---------- Data

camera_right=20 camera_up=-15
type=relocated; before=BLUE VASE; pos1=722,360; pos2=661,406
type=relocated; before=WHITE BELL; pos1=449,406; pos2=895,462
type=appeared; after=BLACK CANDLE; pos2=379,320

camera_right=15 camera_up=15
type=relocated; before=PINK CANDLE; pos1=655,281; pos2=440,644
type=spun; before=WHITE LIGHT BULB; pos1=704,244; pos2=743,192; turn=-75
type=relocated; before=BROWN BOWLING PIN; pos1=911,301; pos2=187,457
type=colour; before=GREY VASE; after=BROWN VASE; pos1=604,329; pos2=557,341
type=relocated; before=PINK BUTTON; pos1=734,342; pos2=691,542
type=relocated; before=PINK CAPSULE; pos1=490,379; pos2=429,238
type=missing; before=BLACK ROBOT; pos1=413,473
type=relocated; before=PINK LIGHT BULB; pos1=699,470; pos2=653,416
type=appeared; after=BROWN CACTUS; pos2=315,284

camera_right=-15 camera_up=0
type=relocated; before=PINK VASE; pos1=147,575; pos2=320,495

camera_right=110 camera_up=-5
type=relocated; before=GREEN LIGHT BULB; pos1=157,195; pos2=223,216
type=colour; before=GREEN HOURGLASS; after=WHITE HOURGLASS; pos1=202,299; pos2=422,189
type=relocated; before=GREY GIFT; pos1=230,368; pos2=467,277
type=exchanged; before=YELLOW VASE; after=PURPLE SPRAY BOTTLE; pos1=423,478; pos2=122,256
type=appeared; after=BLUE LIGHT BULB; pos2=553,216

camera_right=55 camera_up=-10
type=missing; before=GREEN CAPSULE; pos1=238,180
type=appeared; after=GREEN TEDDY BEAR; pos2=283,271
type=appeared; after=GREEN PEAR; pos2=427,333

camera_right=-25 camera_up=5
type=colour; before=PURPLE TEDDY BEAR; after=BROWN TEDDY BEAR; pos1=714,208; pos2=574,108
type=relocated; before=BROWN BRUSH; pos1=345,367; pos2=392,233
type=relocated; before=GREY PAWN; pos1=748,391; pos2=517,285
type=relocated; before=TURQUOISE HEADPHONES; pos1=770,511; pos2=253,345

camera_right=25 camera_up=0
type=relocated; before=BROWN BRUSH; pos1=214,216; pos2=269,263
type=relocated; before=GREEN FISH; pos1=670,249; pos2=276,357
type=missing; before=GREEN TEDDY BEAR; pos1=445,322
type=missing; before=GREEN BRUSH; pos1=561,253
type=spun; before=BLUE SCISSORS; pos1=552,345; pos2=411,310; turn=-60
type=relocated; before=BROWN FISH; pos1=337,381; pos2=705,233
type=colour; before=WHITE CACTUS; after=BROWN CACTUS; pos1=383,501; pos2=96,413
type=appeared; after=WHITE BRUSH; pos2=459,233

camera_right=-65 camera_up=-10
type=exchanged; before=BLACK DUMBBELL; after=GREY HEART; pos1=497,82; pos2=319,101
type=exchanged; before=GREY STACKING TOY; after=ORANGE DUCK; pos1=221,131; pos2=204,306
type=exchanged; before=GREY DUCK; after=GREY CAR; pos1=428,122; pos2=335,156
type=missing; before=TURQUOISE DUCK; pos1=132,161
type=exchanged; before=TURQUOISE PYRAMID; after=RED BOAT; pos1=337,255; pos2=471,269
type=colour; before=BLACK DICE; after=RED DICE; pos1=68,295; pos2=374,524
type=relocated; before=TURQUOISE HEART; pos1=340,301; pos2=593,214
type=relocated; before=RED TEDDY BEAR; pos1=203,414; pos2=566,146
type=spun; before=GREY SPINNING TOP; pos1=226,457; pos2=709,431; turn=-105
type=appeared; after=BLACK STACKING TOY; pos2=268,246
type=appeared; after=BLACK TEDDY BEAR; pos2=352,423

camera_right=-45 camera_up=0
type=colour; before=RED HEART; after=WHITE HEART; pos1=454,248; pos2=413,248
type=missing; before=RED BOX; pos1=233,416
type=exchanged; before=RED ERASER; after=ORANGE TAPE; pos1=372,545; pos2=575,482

--------------------

● **Task to complete**
Which lines above run from the one containing "type=relocated; before=GREY PAWN;" to the one containing "type=relocated; before=TURQUOISE HEART;"? Give them again exactly, both ends included.

● **Written solution**
type=relocated; before=GREY PAWN; pos1=748,391; pos2=517,285
type=relocated; before=TURQUOISE HEADPHONES; pos1=770,511; pos2=253,345

camera_right=25 camera_up=0
type=relocated; before=BROWN BRUSH; pos1=214,216; pos2=269,263
type=relocated; before=GREEN FISH; pos1=670,249; pos2=276,357
type=missing; before=GREEN TEDDY BEAR; pos1=445,322
type=missing; before=GREEN BRUSH; pos1=561,253
type=spun; before=BLUE SCISSORS; pos1=552,345; pos2=411,310; turn=-60
type=relocated; before=BROWN FISH; pos1=337,381; pos2=705,233
type=colour; before=WHITE CACTUS; after=BROWN CACTUS; pos1=383,501; pos2=96,413
type=appeared; after=WHITE BRUSH; pos2=459,233

camera_right=-65 camera_up=-10
type=exchanged; before=BLACK DUMBBELL; after=GREY HEART; pos1=497,82; pos2=319,101
type=exchanged; before=GREY STACKING TOY; after=ORANGE DUCK; pos1=221,131; pos2=204,306
type=exchanged; before=GREY DUCK; after=GREY CAR; pos1=428,122; pos2=335,156
type=missing; before=TURQUOISE DUCK; pos1=132,161
type=exchanged; before=TURQUOISE PYRAMID; after=RED BOAT; pos1=337,255; pos2=471,269
type=colour; before=BLACK DICE; after=RED DICE; pos1=68,295; pos2=374,524
type=relocated; before=TURQUOISE HEART; pos1=340,301; pos2=593,214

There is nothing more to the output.